(Image comparison data)
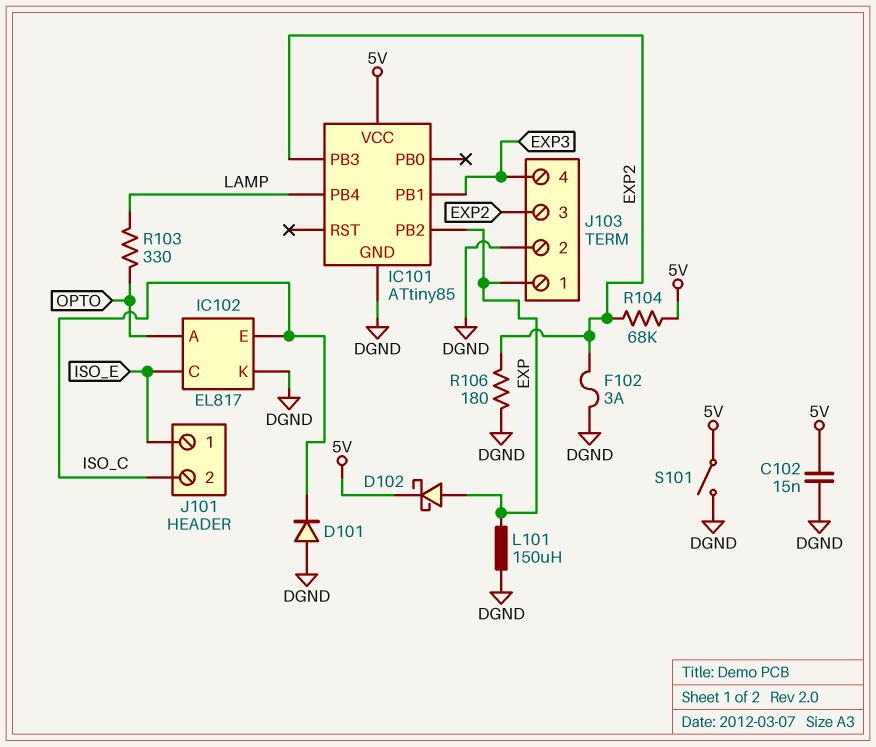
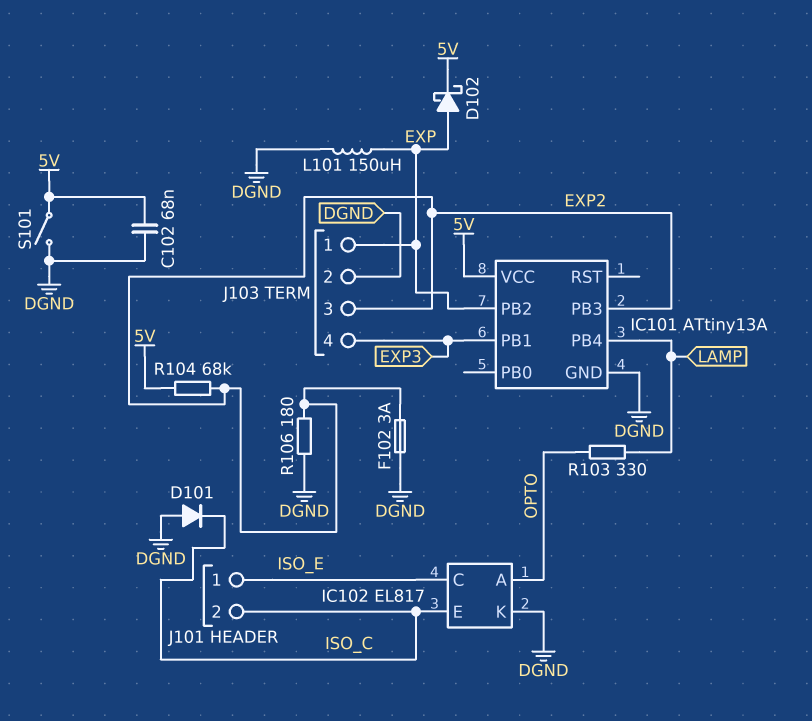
C102: 15nF (5V, DGND) -> 68nF (5V, DGND)
IC101: ATtiny85 -> ATtiny13A

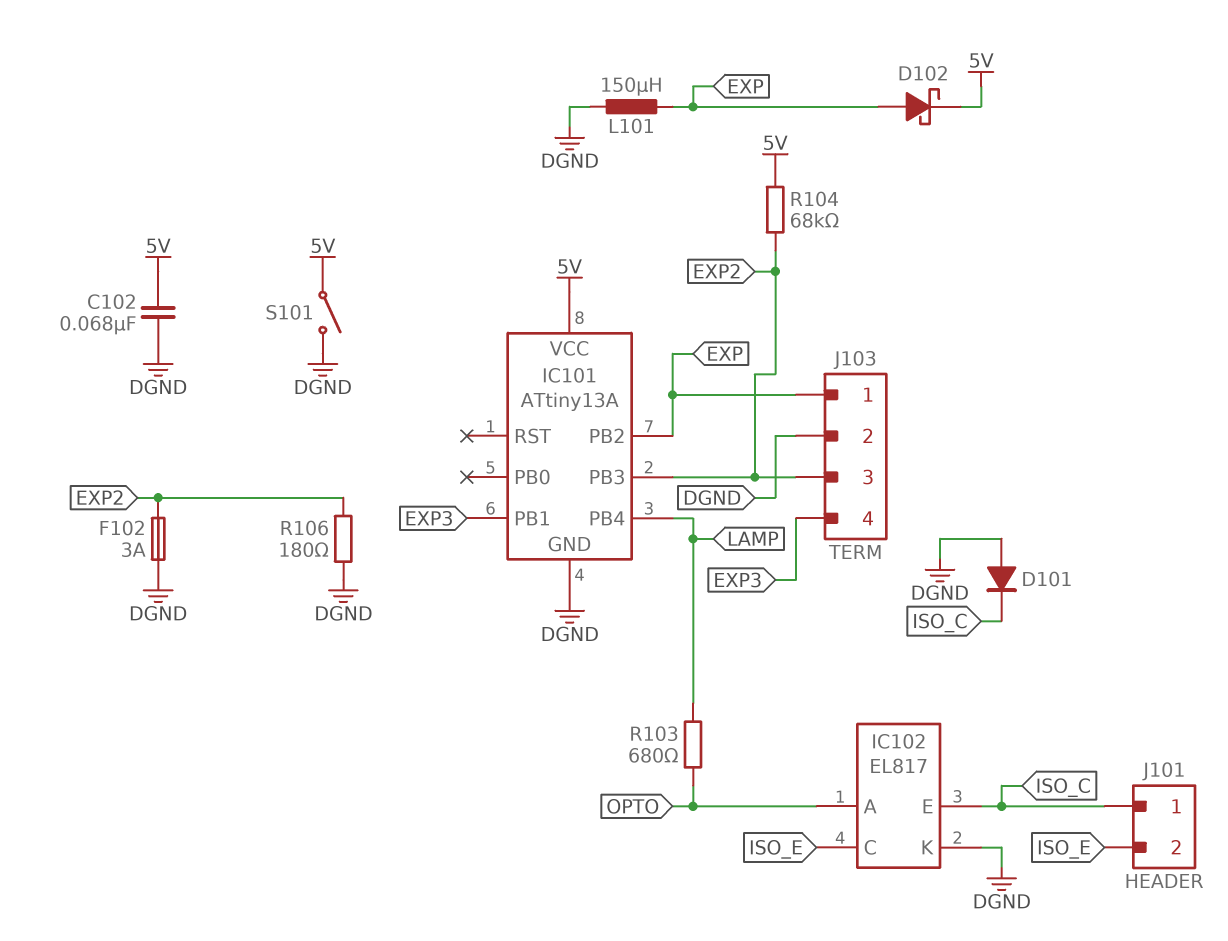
J101 pin 1: ISO_E -> ISO_C
J101 pin 2: ISO_C -> ISO_E
R103: 330 (LAMP, OPTO) -> 680 (LAMP, OPTO)

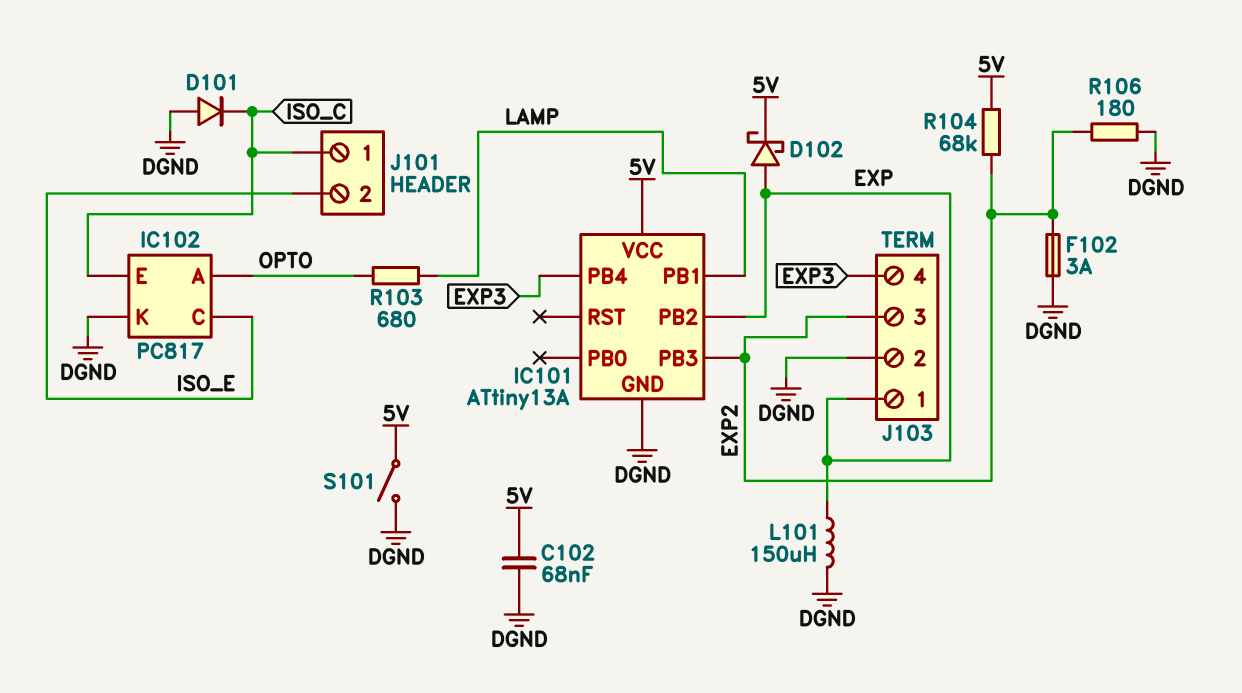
IC101 pin PB1: EXP3 -> LAMP
IC101 pin PB4: LAMP -> EXP3
IC102: EL817 -> PC817

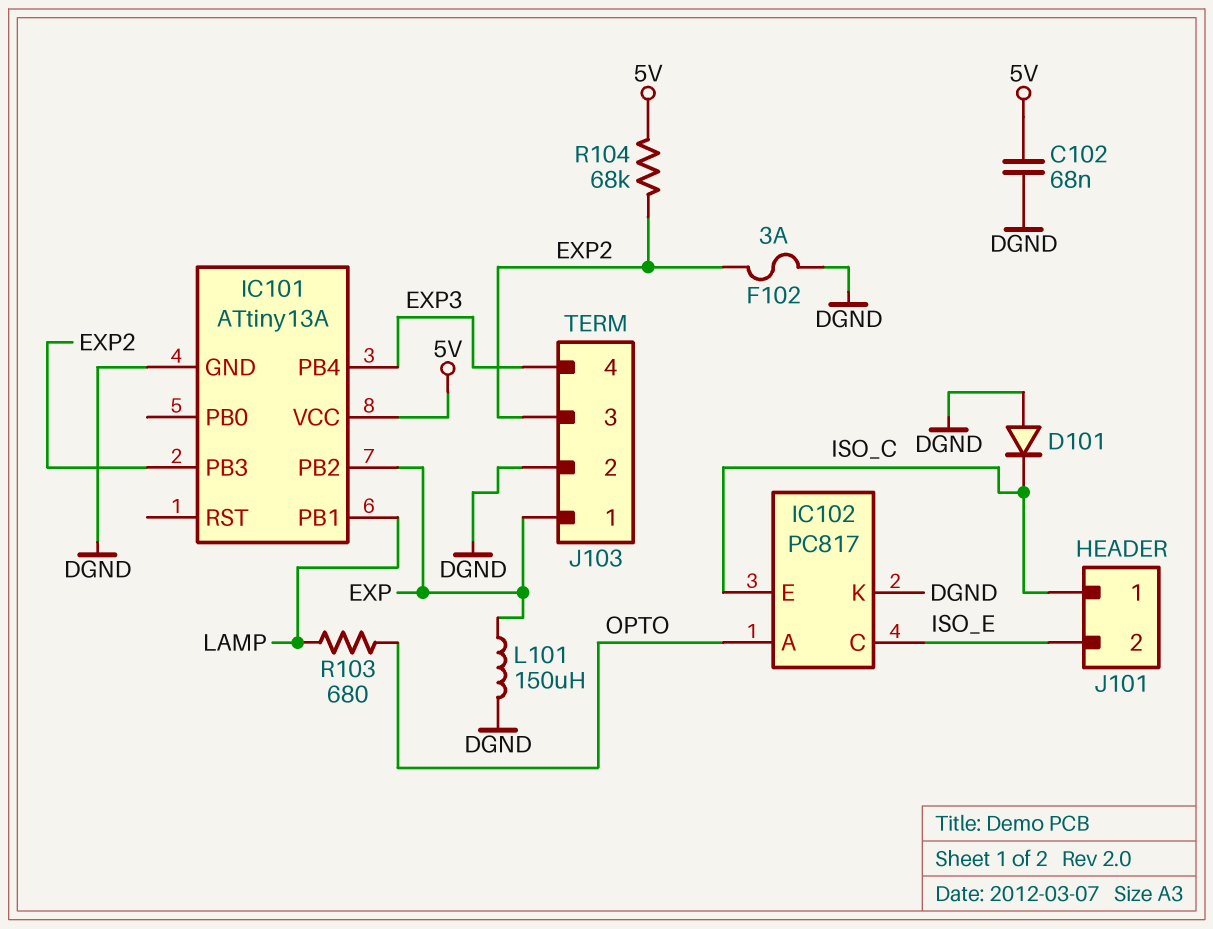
D102: schottky (A EXP, K 5V) -> none
R106: 180 (DGND, EXP2) -> none
S101: switch (5V, DGND) -> none

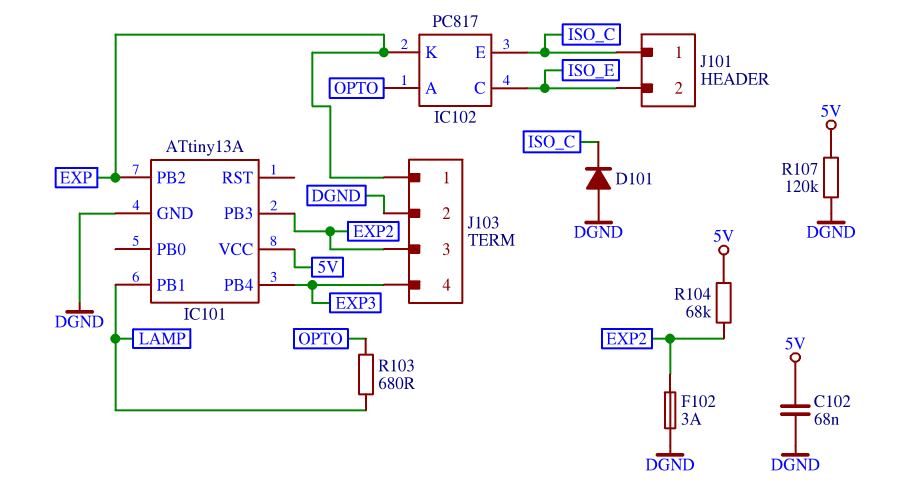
IC102 pin K: DGND -> EXP
L101: 150uH (DGND, EXP) -> none
R107: none -> 120k (5V, DGND)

- TASK OBJECTIVE -
Please repeat, with no pictures, each line from the start of the records above through the line with "S101: switch (5V, DGND) -> none", inclusive, and only those.

- WRITTEN SOLUTION -
C102: 15nF (5V, DGND) -> 68nF (5V, DGND)
IC101: ATtiny85 -> ATtiny13A

J101 pin 1: ISO_E -> ISO_C
J101 pin 2: ISO_C -> ISO_E
R103: 330 (LAMP, OPTO) -> 680 (LAMP, OPTO)

IC101 pin PB1: EXP3 -> LAMP
IC101 pin PB4: LAMP -> EXP3
IC102: EL817 -> PC817

D102: schottky (A EXP, K 5V) -> none
R106: 180 (DGND, EXP2) -> none
S101: switch (5V, DGND) -> none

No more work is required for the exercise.